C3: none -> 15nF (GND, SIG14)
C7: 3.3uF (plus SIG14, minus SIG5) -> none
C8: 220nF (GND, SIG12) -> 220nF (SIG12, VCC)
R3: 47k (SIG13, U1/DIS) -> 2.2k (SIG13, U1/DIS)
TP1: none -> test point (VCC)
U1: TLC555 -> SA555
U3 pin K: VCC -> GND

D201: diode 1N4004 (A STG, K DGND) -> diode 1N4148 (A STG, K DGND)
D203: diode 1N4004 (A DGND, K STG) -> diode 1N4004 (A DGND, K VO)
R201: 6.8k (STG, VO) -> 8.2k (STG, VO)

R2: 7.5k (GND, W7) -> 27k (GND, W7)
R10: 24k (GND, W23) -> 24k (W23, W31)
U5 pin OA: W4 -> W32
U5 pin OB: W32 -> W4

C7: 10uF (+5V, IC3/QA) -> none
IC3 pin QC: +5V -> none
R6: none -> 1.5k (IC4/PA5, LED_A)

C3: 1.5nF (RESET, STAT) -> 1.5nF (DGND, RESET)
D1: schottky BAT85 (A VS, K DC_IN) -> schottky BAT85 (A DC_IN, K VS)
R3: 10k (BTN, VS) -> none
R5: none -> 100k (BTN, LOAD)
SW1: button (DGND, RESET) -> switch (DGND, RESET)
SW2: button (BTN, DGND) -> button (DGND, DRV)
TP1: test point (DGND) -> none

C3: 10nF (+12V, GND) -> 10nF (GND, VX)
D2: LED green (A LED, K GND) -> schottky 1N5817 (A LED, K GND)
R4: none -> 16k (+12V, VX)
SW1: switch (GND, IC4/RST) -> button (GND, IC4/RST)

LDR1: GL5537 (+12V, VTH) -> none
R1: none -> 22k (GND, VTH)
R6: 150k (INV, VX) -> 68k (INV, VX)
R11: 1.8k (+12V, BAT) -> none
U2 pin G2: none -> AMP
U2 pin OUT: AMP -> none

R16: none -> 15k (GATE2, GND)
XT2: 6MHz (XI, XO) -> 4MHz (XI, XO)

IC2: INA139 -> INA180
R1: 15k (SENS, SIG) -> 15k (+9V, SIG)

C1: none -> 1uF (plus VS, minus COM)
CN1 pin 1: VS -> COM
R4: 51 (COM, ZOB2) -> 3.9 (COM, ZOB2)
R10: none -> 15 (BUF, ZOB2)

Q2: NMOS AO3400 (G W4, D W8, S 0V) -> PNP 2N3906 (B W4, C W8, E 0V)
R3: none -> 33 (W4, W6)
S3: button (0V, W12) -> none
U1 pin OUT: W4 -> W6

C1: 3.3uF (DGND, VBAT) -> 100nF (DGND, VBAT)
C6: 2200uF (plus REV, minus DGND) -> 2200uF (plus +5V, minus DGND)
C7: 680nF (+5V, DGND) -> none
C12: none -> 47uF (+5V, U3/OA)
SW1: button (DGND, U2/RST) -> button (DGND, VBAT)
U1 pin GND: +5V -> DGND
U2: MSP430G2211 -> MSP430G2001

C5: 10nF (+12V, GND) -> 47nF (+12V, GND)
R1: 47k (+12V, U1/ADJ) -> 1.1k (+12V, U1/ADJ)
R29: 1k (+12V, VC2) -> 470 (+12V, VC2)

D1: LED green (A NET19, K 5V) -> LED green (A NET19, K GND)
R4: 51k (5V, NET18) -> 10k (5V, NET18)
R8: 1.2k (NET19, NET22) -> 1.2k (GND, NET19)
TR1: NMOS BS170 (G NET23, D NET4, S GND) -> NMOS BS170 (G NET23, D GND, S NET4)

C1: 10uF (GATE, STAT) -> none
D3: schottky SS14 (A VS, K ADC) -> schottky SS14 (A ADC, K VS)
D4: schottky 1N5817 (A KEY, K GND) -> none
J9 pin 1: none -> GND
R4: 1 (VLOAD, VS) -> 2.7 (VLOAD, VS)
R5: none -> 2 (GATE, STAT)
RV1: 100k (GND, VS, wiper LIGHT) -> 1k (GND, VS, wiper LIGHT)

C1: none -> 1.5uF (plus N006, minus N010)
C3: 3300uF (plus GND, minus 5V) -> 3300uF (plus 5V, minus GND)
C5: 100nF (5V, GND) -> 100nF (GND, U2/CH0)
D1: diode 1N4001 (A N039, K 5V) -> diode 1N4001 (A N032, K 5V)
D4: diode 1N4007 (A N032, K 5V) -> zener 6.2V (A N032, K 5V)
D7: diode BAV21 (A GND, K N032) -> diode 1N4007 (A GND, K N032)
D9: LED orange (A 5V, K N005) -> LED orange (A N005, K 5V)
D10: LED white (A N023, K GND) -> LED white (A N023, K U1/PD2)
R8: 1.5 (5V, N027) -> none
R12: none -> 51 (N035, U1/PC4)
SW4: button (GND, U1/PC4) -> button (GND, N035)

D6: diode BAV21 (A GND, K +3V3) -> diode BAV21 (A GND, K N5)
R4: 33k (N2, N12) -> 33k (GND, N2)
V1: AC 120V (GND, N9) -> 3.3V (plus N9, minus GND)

____________

Print only the lines running from the one with "R5: none -> 2 (GATE, STAT)" to the final line of the data above, each exactly as it appears.

• _TASK SOLUTION_
R5: none -> 2 (GATE, STAT)
RV1: 100k (GND, VS, wiper LIGHT) -> 1k (GND, VS, wiper LIGHT)

C1: none -> 1.5uF (plus N006, minus N010)
C3: 3300uF (plus GND, minus 5V) -> 3300uF (plus 5V, minus GND)
C5: 100nF (5V, GND) -> 100nF (GND, U2/CH0)
D1: diode 1N4001 (A N039, K 5V) -> diode 1N4001 (A N032, K 5V)
D4: diode 1N4007 (A N032, K 5V) -> zener 6.2V (A N032, K 5V)
D7: diode BAV21 (A GND, K N032) -> diode 1N4007 (A GND, K N032)
D9: LED orange (A 5V, K N005) -> LED orange (A N005, K 5V)
D10: LED white (A N023, K GND) -> LED white (A N023, K U1/PD2)
R8: 1.5 (5V, N027) -> none
R12: none -> 51 (N035, U1/PC4)
SW4: button (GND, U1/PC4) -> button (GND, N035)

D6: diode BAV21 (A GND, K +3V3) -> diode BAV21 (A GND, K N5)
R4: 33k (N2, N12) -> 33k (GND, N2)
V1: AC 120V (GND, N9) -> 3.3V (plus N9, minus GND)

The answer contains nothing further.